## GIVEN MATERIAL
-=-=-

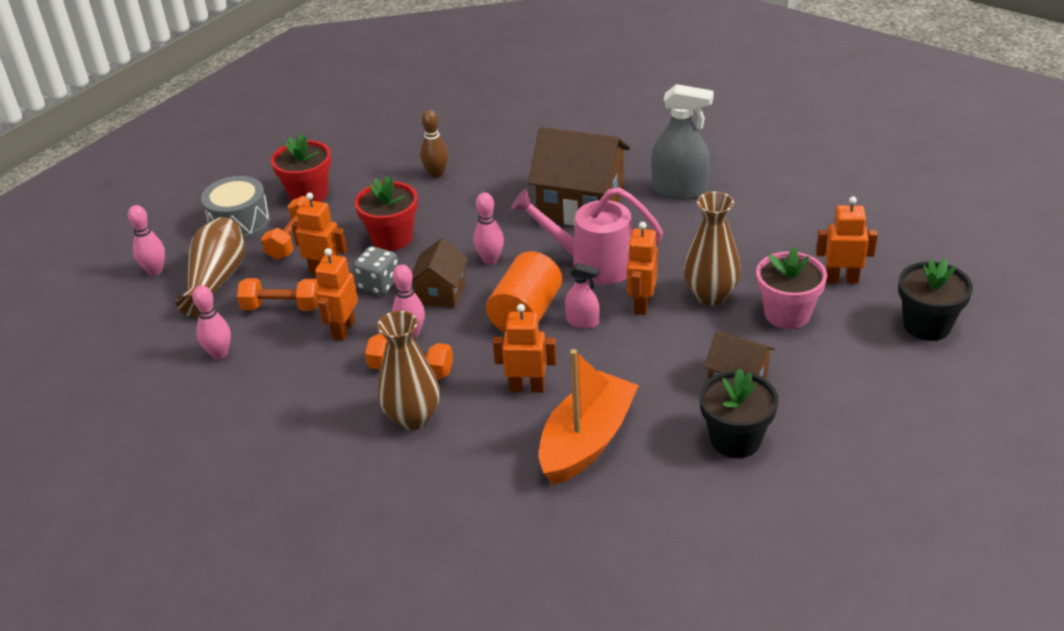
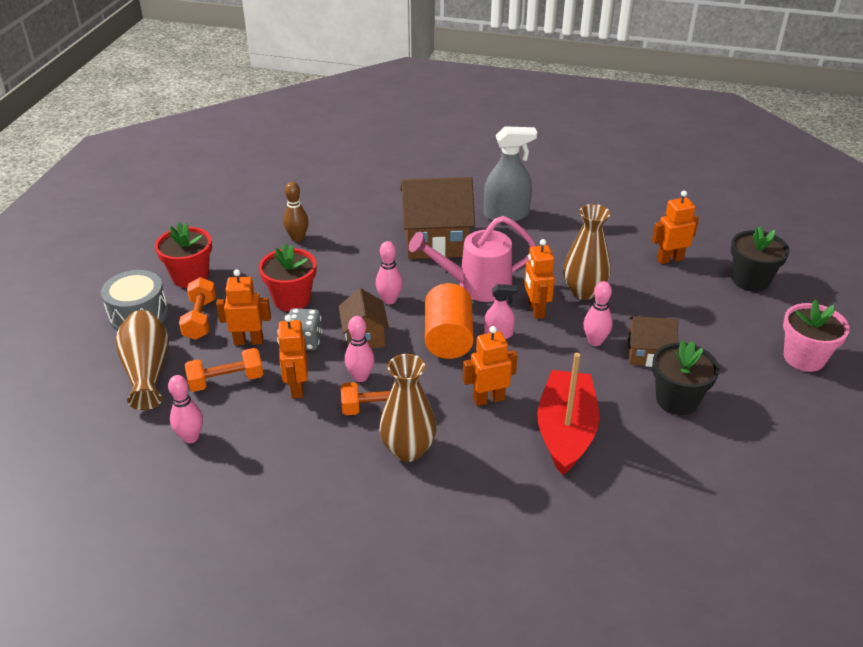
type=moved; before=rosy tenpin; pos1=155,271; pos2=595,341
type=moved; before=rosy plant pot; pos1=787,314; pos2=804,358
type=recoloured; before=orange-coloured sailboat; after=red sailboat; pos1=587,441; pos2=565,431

-=-=-

Search the material above for lines containing the string "moved", then pull them out.

type=moved; before=rosy tenpin; pos1=155,271; pos2=595,341
type=moved; before=rosy plant pot; pos1=787,314; pos2=804,358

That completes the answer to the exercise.